Given records:
#####

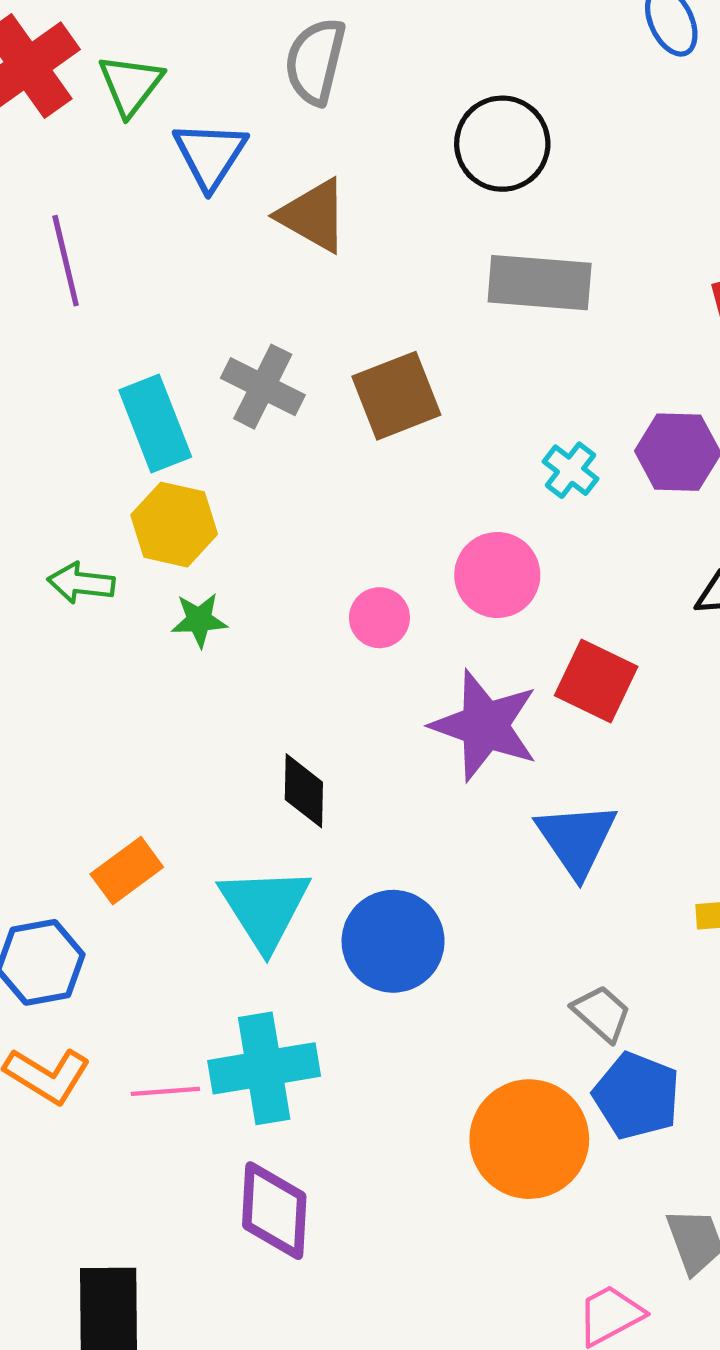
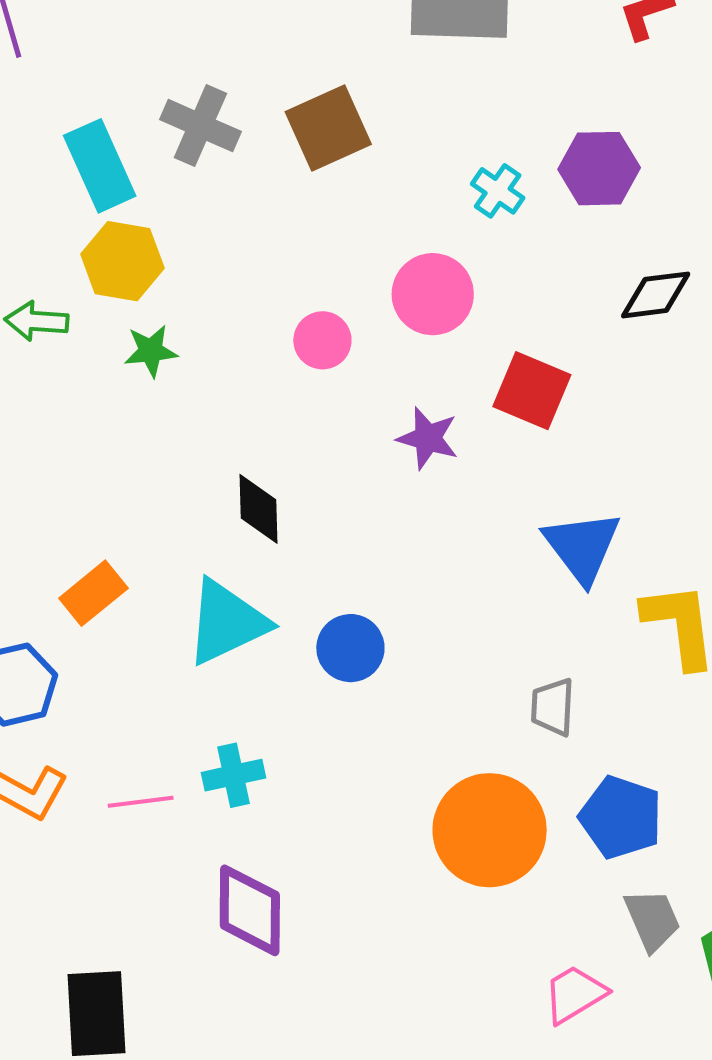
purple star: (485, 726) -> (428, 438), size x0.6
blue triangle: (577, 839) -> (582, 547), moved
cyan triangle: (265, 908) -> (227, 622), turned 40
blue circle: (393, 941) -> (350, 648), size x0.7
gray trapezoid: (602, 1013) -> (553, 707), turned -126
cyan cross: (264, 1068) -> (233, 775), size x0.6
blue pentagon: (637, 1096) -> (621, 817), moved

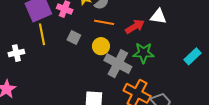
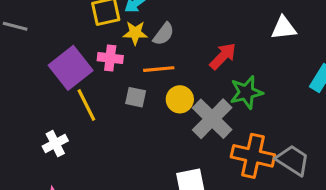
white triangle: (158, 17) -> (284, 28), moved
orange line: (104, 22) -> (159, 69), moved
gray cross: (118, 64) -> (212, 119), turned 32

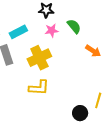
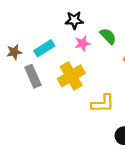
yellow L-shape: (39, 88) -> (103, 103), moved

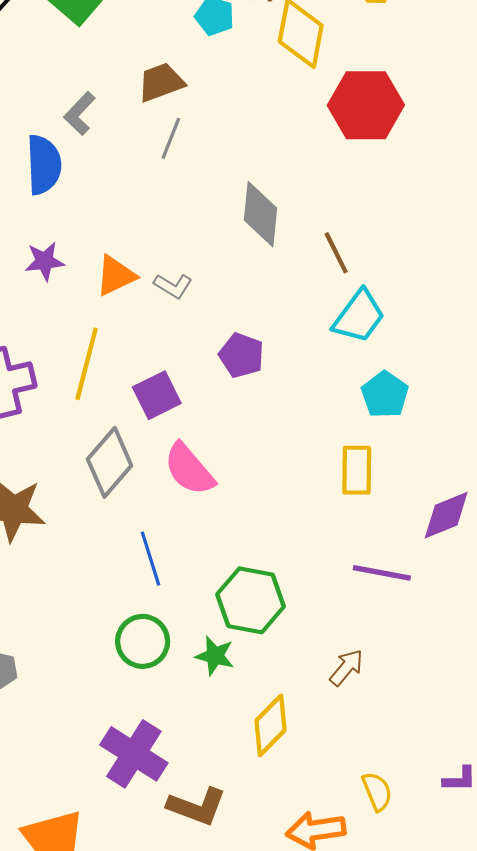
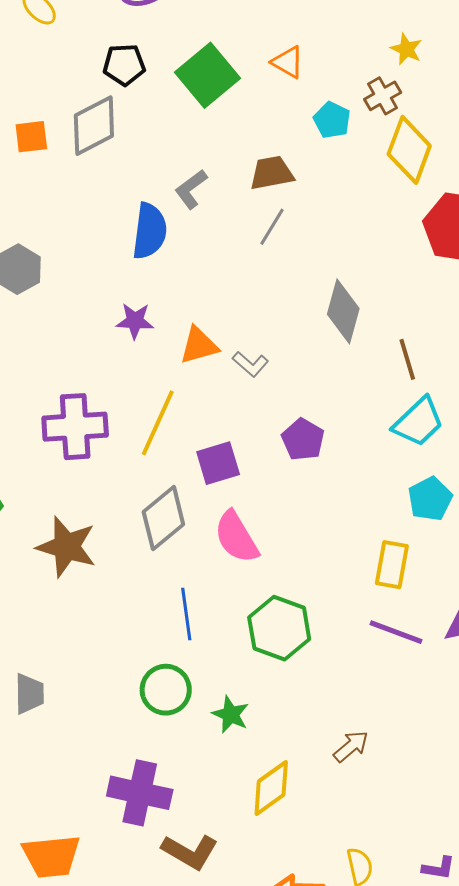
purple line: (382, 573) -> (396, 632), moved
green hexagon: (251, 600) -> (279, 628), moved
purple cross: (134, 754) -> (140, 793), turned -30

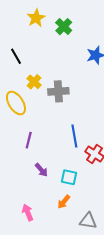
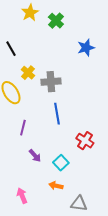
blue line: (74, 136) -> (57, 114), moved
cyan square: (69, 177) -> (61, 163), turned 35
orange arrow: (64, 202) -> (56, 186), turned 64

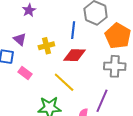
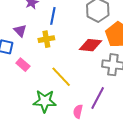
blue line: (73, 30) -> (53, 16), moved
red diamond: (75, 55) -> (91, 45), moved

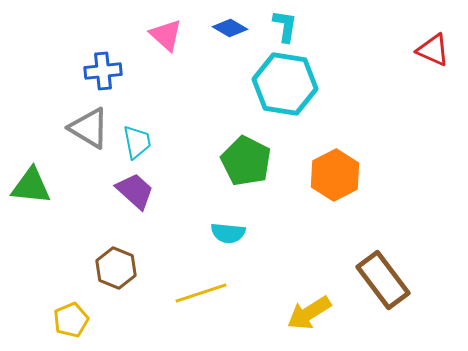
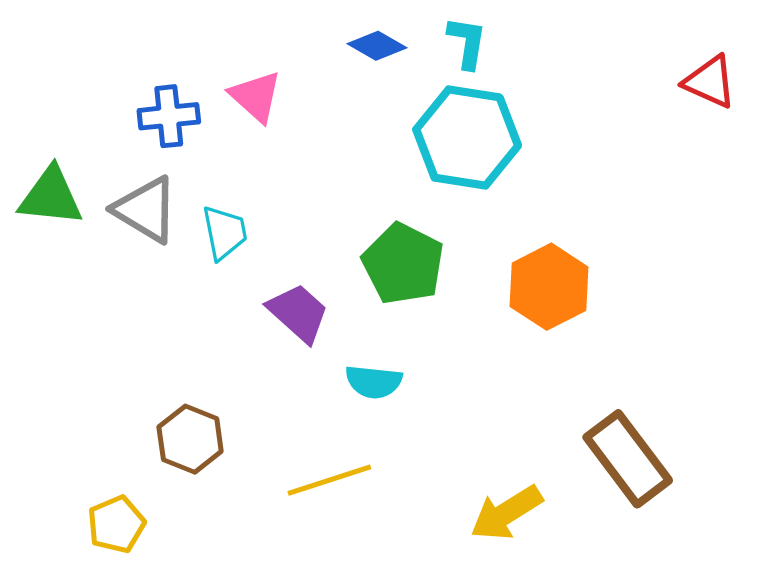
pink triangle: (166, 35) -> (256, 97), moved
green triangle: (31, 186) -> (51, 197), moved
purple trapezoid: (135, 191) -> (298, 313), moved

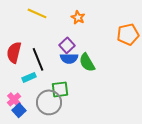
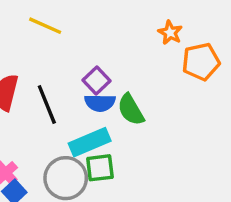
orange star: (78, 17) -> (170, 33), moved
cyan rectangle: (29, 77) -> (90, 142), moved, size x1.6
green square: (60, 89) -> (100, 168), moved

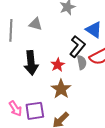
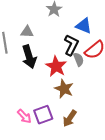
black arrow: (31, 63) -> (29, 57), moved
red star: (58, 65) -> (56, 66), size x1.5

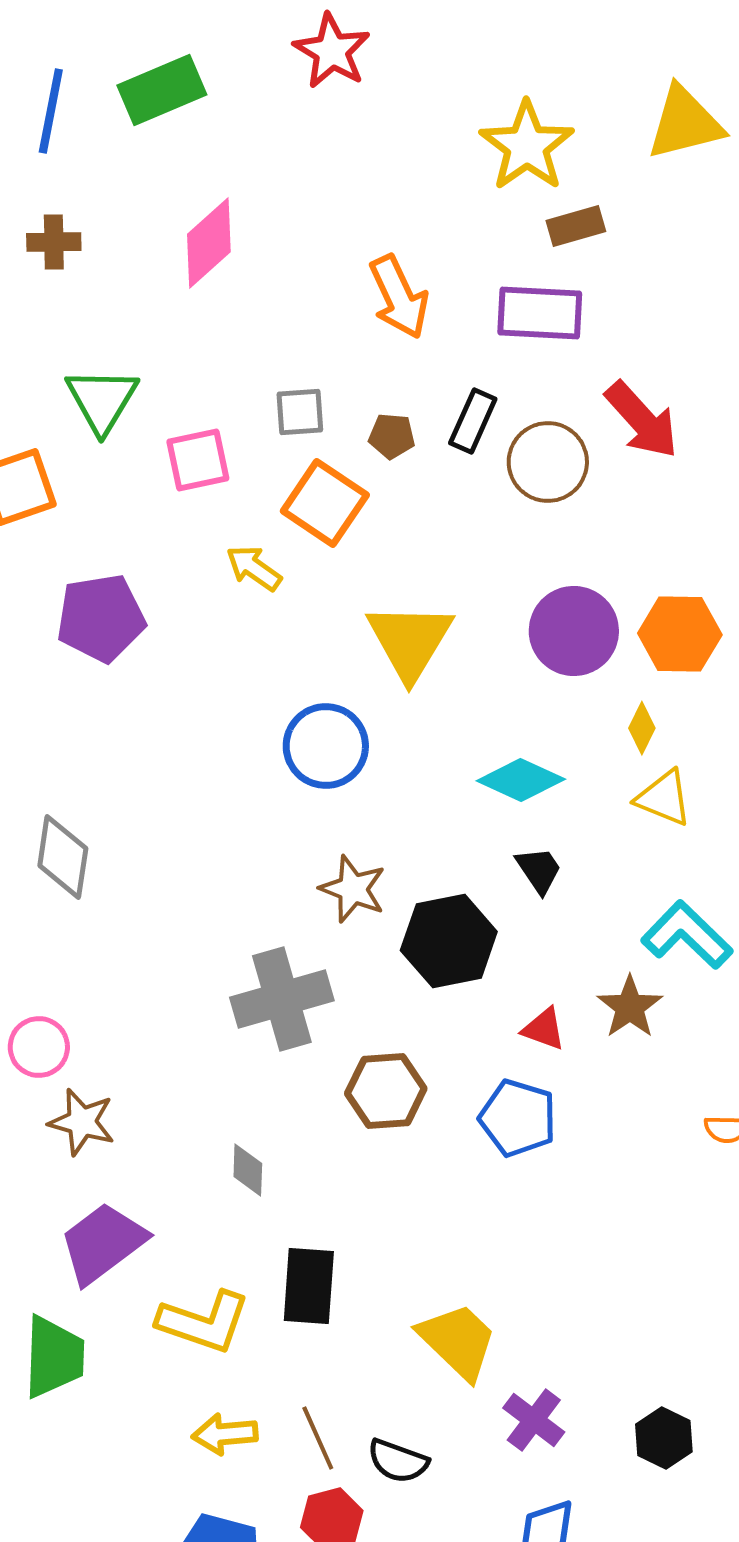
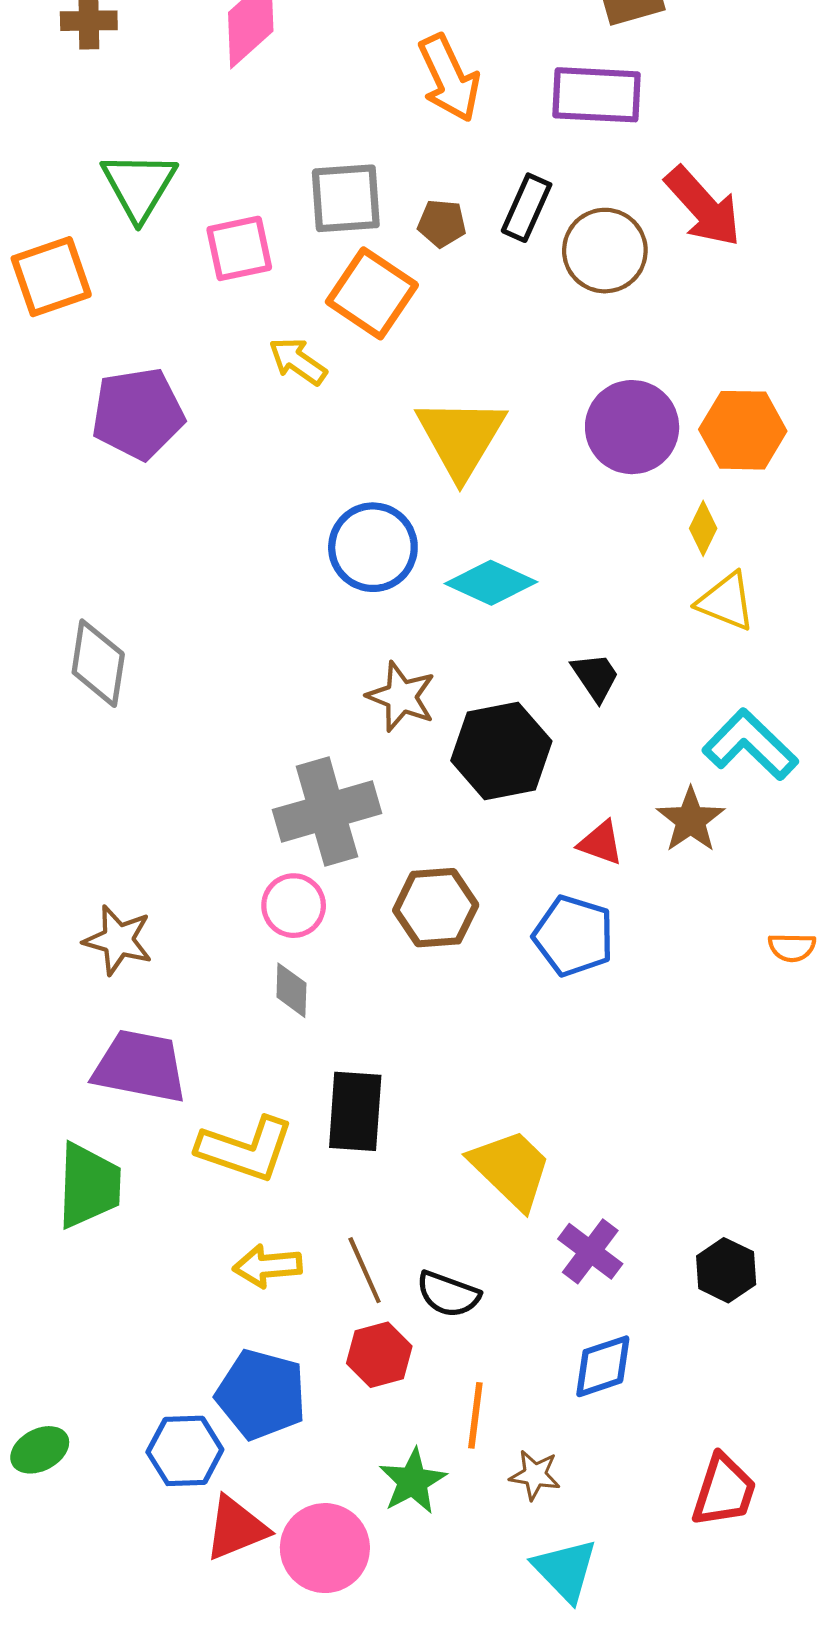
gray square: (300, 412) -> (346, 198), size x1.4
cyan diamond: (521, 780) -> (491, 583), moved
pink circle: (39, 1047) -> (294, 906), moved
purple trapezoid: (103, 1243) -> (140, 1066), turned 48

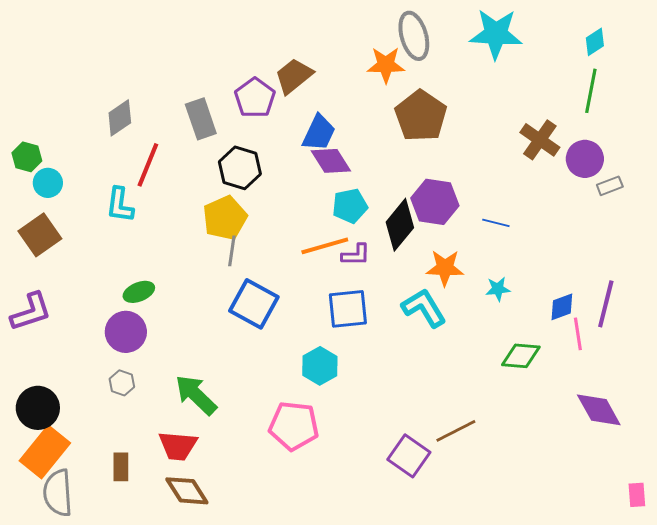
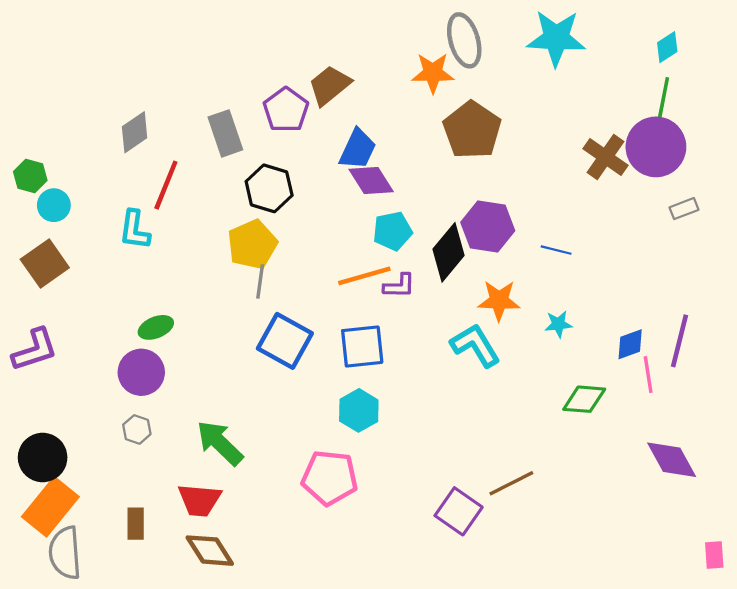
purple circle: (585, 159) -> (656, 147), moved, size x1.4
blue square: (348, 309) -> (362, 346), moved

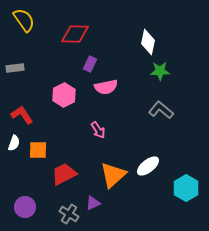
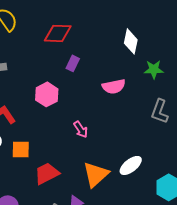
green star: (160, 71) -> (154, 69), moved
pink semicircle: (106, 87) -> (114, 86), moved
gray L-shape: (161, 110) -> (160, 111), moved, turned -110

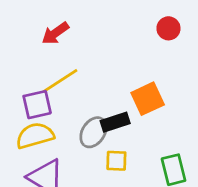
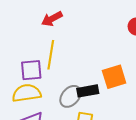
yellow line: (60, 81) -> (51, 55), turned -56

#####

Directions for this task: Write the records out again exactly as shown above, keeping no pictures.

Response area:
purple star: (485, 726) -> (428, 438), size x0.6
blue triangle: (577, 839) -> (582, 547), moved
cyan triangle: (265, 908) -> (227, 622), turned 40
blue circle: (393, 941) -> (350, 648), size x0.7
gray trapezoid: (602, 1013) -> (553, 707), turned -126
cyan cross: (264, 1068) -> (233, 775), size x0.6
blue pentagon: (637, 1096) -> (621, 817), moved

white triangle: (158, 17) -> (284, 28), moved
orange line: (104, 22) -> (159, 69), moved
gray cross: (118, 64) -> (212, 119), turned 32

yellow L-shape: (39, 88) -> (103, 103), moved

purple line: (382, 573) -> (396, 632), moved
green hexagon: (251, 600) -> (279, 628), moved
purple cross: (134, 754) -> (140, 793), turned -30

blue line: (74, 136) -> (57, 114), moved
cyan square: (69, 177) -> (61, 163), turned 35
orange arrow: (64, 202) -> (56, 186), turned 64

blue line: (73, 30) -> (53, 16), moved
red diamond: (75, 55) -> (91, 45), moved

pink triangle: (166, 35) -> (256, 97), moved
green triangle: (31, 186) -> (51, 197), moved
purple trapezoid: (135, 191) -> (298, 313), moved

orange star: (78, 17) -> (170, 33), moved
cyan rectangle: (29, 77) -> (90, 142), moved, size x1.6
green square: (60, 89) -> (100, 168), moved

black arrow: (31, 63) -> (29, 57), moved
red star: (58, 65) -> (56, 66), size x1.5

gray square: (300, 412) -> (346, 198), size x1.4
cyan diamond: (521, 780) -> (491, 583), moved
pink circle: (39, 1047) -> (294, 906), moved
purple trapezoid: (103, 1243) -> (140, 1066), turned 48

purple circle: (585, 159) -> (656, 147), moved, size x1.4
blue square: (348, 309) -> (362, 346), moved

green star: (160, 71) -> (154, 69), moved
pink semicircle: (106, 87) -> (114, 86), moved
gray L-shape: (161, 110) -> (160, 111), moved, turned -110

yellow line: (60, 81) -> (51, 55), turned -56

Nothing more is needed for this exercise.